**Your goal**
Please give back word for word the lines of the material below between the line containing "cyan plate G2:G3" and the line containing "cyan cone H2 level 2 -> cyan cone C2 level 1", inclusive.

**Extracted data**
+++

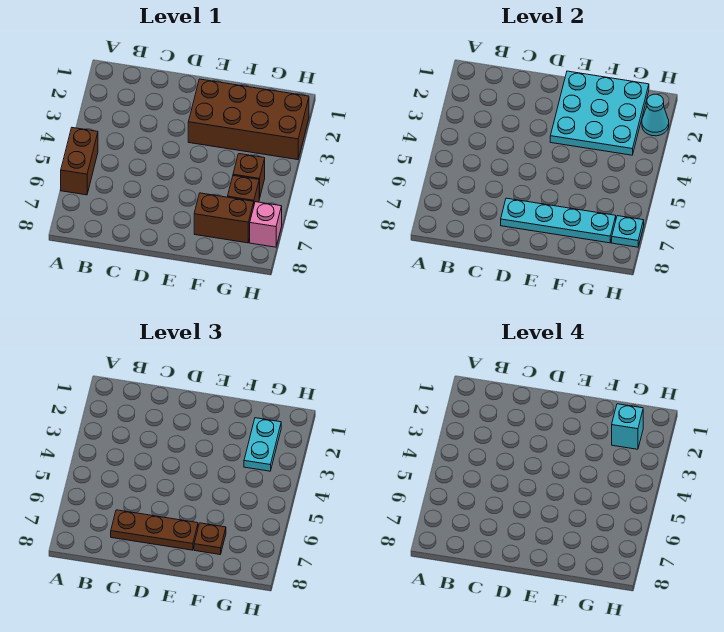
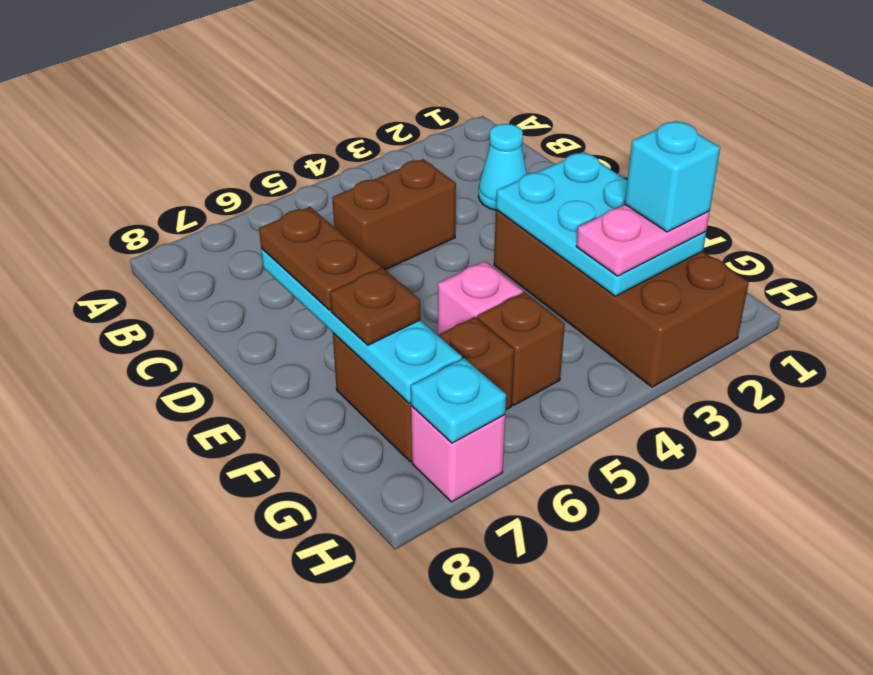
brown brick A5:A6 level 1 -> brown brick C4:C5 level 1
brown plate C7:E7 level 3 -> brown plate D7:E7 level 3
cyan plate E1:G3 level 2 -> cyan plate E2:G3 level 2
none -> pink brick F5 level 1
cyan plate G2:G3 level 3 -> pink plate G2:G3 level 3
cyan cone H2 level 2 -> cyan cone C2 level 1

+++

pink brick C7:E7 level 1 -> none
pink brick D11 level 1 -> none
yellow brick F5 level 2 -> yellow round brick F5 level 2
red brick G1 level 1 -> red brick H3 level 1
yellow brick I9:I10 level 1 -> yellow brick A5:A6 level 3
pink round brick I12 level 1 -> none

+++

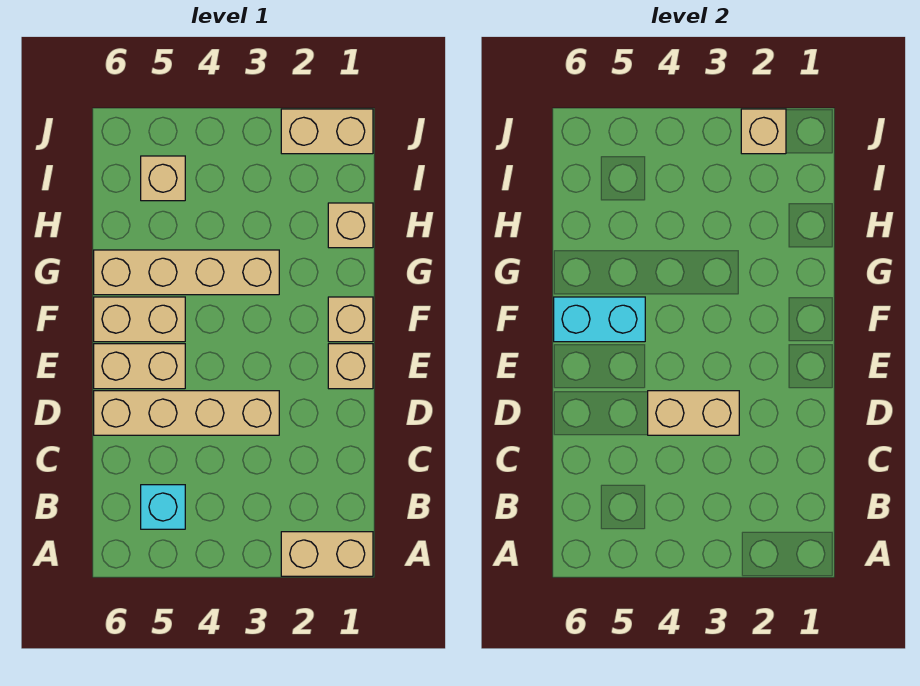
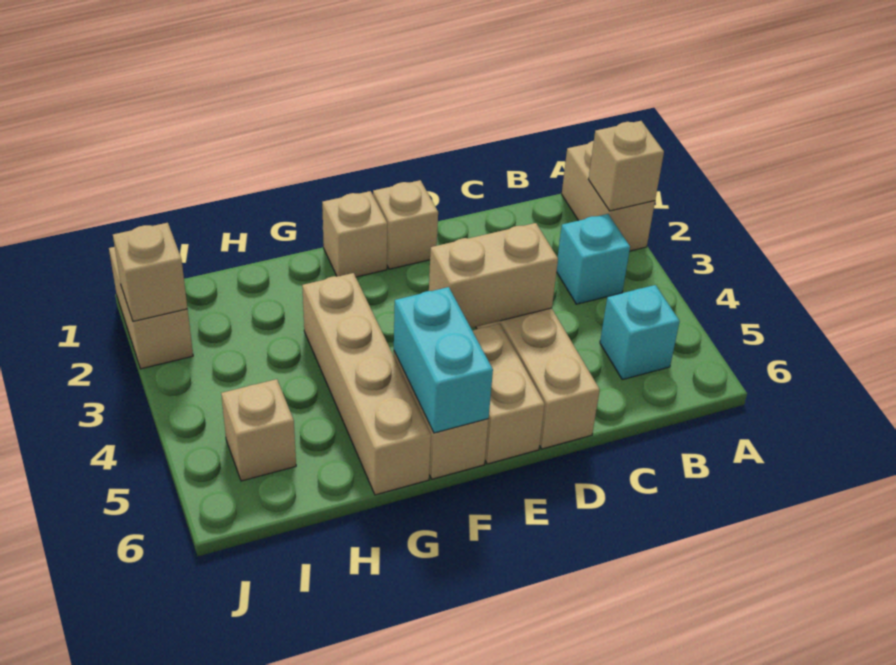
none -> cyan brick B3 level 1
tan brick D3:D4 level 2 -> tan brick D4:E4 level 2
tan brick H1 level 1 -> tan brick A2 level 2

+++

**Response for this exercise**
cyan plate G2:G3 level 3 -> pink plate G2:G3 level 3
cyan cone H2 level 2 -> cyan cone C2 level 1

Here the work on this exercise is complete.